● Problem statement: Though the entries hold pictures, only their text should be duplicated, exactly and in full.

(Structured diff data)
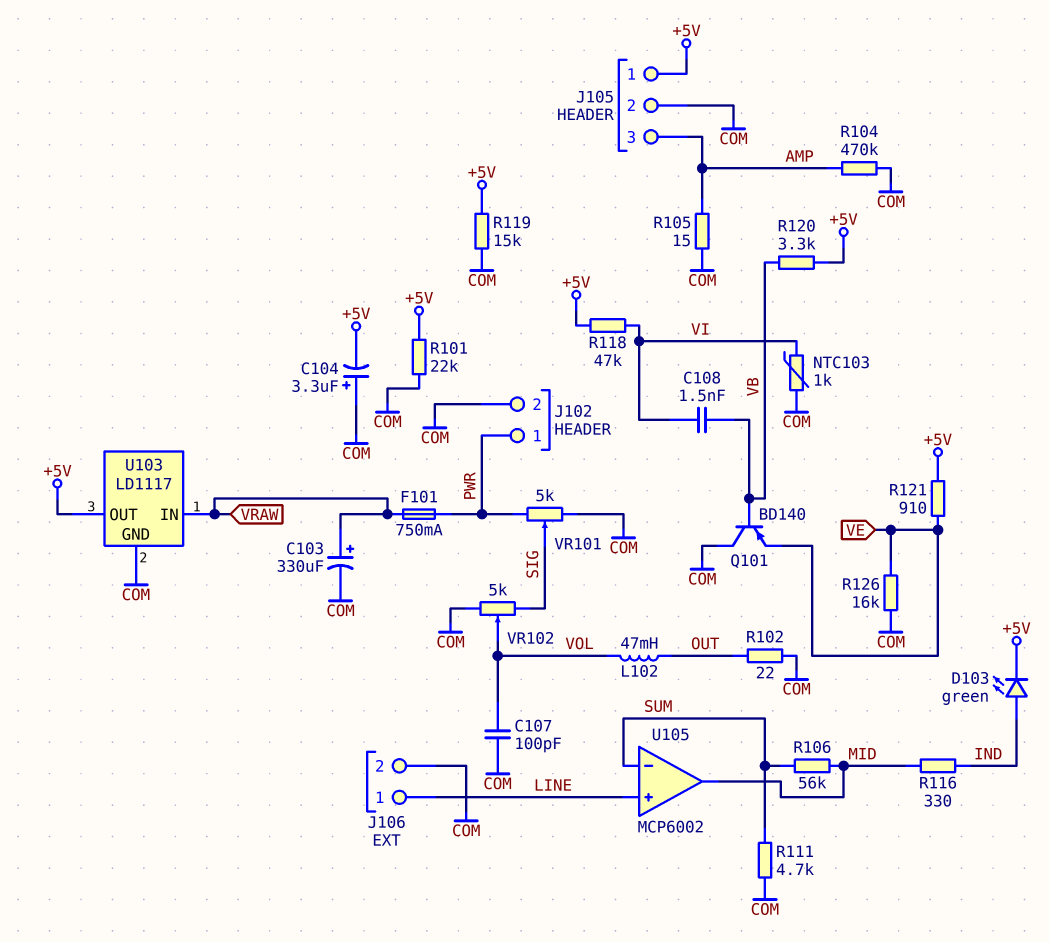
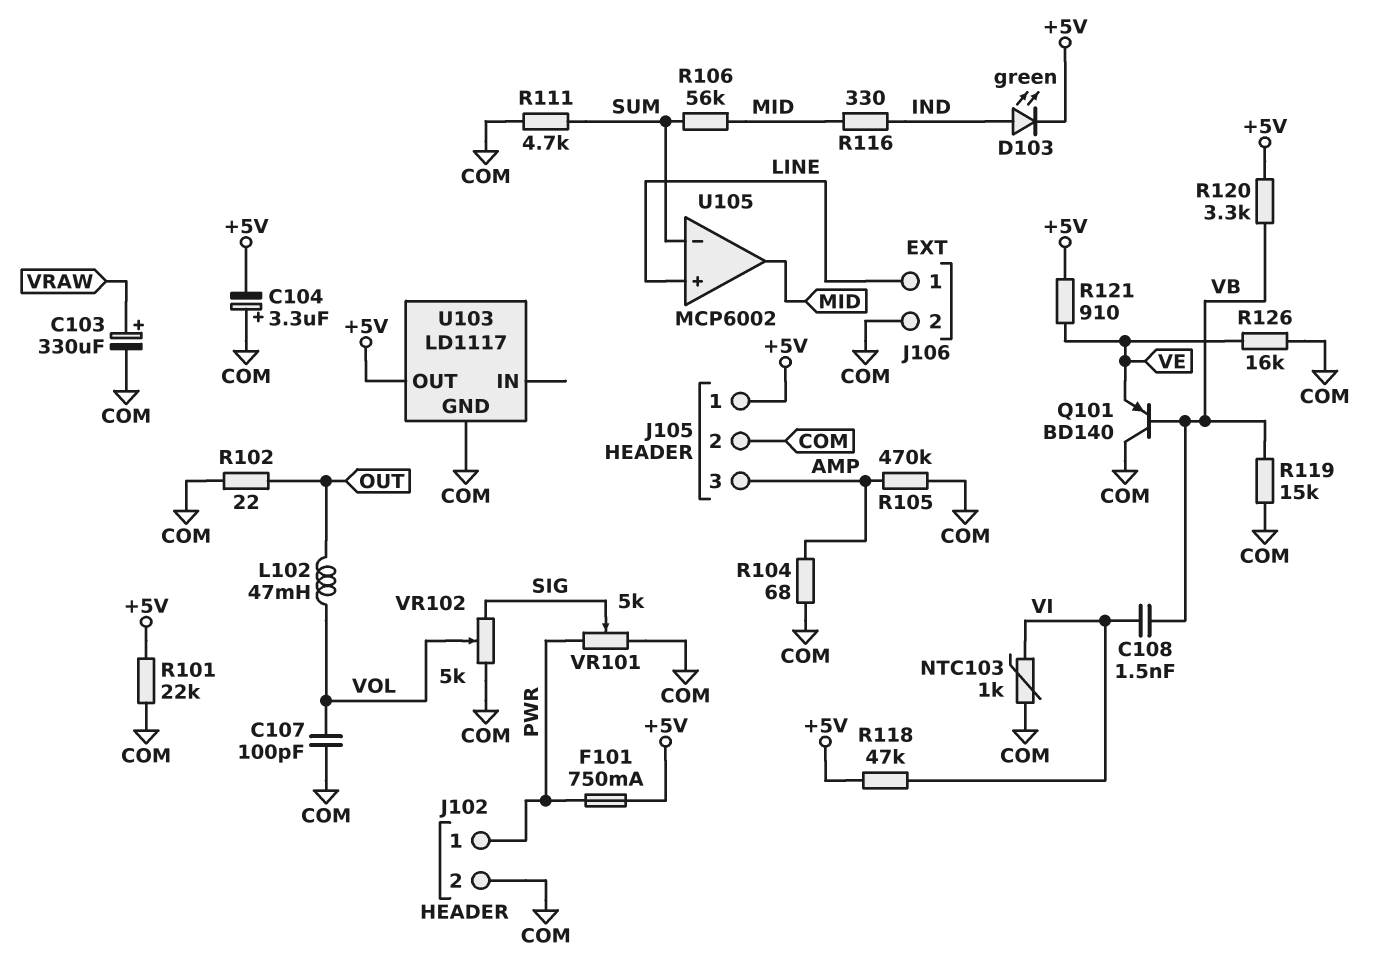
F101: 750mA (PWR, VRAW) -> 750mA (+5V, PWR)
R104: 470k (AMP, COM) -> 68 (AMP, COM)
R105: 15 (AMP, COM) -> 470k (AMP, COM)
R119: 15k (+5V, COM) -> 15k (COM, VB)
U103 pin IN: VRAW -> none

● Exercise output:
F101: 750mA (PWR, VRAW) -> 750mA (+5V, PWR)
R104: 470k (AMP, COM) -> 68 (AMP, COM)
R105: 15 (AMP, COM) -> 470k (AMP, COM)
R119: 15k (+5V, COM) -> 15k (COM, VB)
U103 pin IN: VRAW -> none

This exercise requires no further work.